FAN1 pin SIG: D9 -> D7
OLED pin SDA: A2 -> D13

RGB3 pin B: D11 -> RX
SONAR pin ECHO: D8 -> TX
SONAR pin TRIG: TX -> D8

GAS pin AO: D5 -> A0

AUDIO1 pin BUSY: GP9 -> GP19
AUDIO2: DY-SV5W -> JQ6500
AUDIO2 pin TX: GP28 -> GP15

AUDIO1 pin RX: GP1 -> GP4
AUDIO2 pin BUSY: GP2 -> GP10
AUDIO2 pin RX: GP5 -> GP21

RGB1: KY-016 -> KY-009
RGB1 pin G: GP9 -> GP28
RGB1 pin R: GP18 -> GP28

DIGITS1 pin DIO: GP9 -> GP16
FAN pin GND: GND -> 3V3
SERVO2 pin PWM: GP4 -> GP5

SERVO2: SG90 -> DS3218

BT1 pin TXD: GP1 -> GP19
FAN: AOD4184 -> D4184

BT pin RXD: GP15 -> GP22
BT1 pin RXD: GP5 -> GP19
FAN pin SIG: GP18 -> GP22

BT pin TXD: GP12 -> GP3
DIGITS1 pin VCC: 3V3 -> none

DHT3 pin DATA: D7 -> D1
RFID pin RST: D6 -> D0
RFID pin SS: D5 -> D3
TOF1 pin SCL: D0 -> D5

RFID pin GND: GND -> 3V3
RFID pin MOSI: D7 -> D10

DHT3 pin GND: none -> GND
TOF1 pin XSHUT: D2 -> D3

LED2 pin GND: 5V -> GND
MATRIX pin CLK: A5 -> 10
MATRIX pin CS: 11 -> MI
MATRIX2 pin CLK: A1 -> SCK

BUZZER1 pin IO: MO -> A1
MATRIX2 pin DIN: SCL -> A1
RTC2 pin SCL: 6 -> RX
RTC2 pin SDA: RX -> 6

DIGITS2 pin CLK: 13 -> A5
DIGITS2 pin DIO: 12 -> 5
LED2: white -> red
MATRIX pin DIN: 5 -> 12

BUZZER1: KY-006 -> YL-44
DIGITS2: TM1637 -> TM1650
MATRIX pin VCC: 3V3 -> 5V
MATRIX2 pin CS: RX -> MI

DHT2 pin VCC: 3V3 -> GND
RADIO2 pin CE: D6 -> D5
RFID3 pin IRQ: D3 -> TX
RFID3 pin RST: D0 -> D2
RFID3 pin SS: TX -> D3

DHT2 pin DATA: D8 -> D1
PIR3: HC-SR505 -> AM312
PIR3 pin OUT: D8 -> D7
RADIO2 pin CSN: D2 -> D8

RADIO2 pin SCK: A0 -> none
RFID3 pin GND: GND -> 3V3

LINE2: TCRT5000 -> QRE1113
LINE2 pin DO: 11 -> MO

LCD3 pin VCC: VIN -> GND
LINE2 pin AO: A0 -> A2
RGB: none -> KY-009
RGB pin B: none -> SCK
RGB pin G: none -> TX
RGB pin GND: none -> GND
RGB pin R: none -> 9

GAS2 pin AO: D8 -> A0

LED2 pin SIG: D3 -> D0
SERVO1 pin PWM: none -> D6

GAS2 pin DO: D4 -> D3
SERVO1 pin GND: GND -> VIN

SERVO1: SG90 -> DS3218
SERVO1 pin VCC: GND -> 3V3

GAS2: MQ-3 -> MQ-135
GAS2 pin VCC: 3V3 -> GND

* * *

__WORK ORDER__: Please transcribe the material above in full, keeping every character intact.

__ANSWER TO THIS EXERCISE__:
FAN1 pin SIG: D9 -> D7
OLED pin SDA: A2 -> D13

RGB3 pin B: D11 -> RX
SONAR pin ECHO: D8 -> TX
SONAR pin TRIG: TX -> D8

GAS pin AO: D5 -> A0

AUDIO1 pin BUSY: GP9 -> GP19
AUDIO2: DY-SV5W -> JQ6500
AUDIO2 pin TX: GP28 -> GP15

AUDIO1 pin RX: GP1 -> GP4
AUDIO2 pin BUSY: GP2 -> GP10
AUDIO2 pin RX: GP5 -> GP21

RGB1: KY-016 -> KY-009
RGB1 pin G: GP9 -> GP28
RGB1 pin R: GP18 -> GP28

DIGITS1 pin DIO: GP9 -> GP16
FAN pin GND: GND -> 3V3
SERVO2 pin PWM: GP4 -> GP5

SERVO2: SG90 -> DS3218

BT1 pin TXD: GP1 -> GP19
FAN: AOD4184 -> D4184

BT pin RXD: GP15 -> GP22
BT1 pin RXD: GP5 -> GP19
FAN pin SIG: GP18 -> GP22

BT pin TXD: GP12 -> GP3
DIGITS1 pin VCC: 3V3 -> none

DHT3 pin DATA: D7 -> D1
RFID pin RST: D6 -> D0
RFID pin SS: D5 -> D3
TOF1 pin SCL: D0 -> D5

RFID pin GND: GND -> 3V3
RFID pin MOSI: D7 -> D10

DHT3 pin GND: none -> GND
TOF1 pin XSHUT: D2 -> D3

LED2 pin GND: 5V -> GND
MATRIX pin CLK: A5 -> 10
MATRIX pin CS: 11 -> MI
MATRIX2 pin CLK: A1 -> SCK

BUZZER1 pin IO: MO -> A1
MATRIX2 pin DIN: SCL -> A1
RTC2 pin SCL: 6 -> RX
RTC2 pin SDA: RX -> 6

DIGITS2 pin CLK: 13 -> A5
DIGITS2 pin DIO: 12 -> 5
LED2: white -> red
MATRIX pin DIN: 5 -> 12

BUZZER1: KY-006 -> YL-44
DIGITS2: TM1637 -> TM1650
MATRIX pin VCC: 3V3 -> 5V
MATRIX2 pin CS: RX -> MI

DHT2 pin VCC: 3V3 -> GND
RADIO2 pin CE: D6 -> D5
RFID3 pin IRQ: D3 -> TX
RFID3 pin RST: D0 -> D2
RFID3 pin SS: TX -> D3

DHT2 pin DATA: D8 -> D1
PIR3: HC-SR505 -> AM312
PIR3 pin OUT: D8 -> D7
RADIO2 pin CSN: D2 -> D8

RADIO2 pin SCK: A0 -> none
RFID3 pin GND: GND -> 3V3

LINE2: TCRT5000 -> QRE1113
LINE2 pin DO: 11 -> MO

LCD3 pin VCC: VIN -> GND
LINE2 pin AO: A0 -> A2
RGB: none -> KY-009
RGB pin B: none -> SCK
RGB pin G: none -> TX
RGB pin GND: none -> GND
RGB pin R: none -> 9

GAS2 pin AO: D8 -> A0

LED2 pin SIG: D3 -> D0
SERVO1 pin PWM: none -> D6

GAS2 pin DO: D4 -> D3
SERVO1 pin GND: GND -> VIN

SERVO1: SG90 -> DS3218
SERVO1 pin VCC: GND -> 3V3

GAS2: MQ-3 -> MQ-135
GAS2 pin VCC: 3V3 -> GND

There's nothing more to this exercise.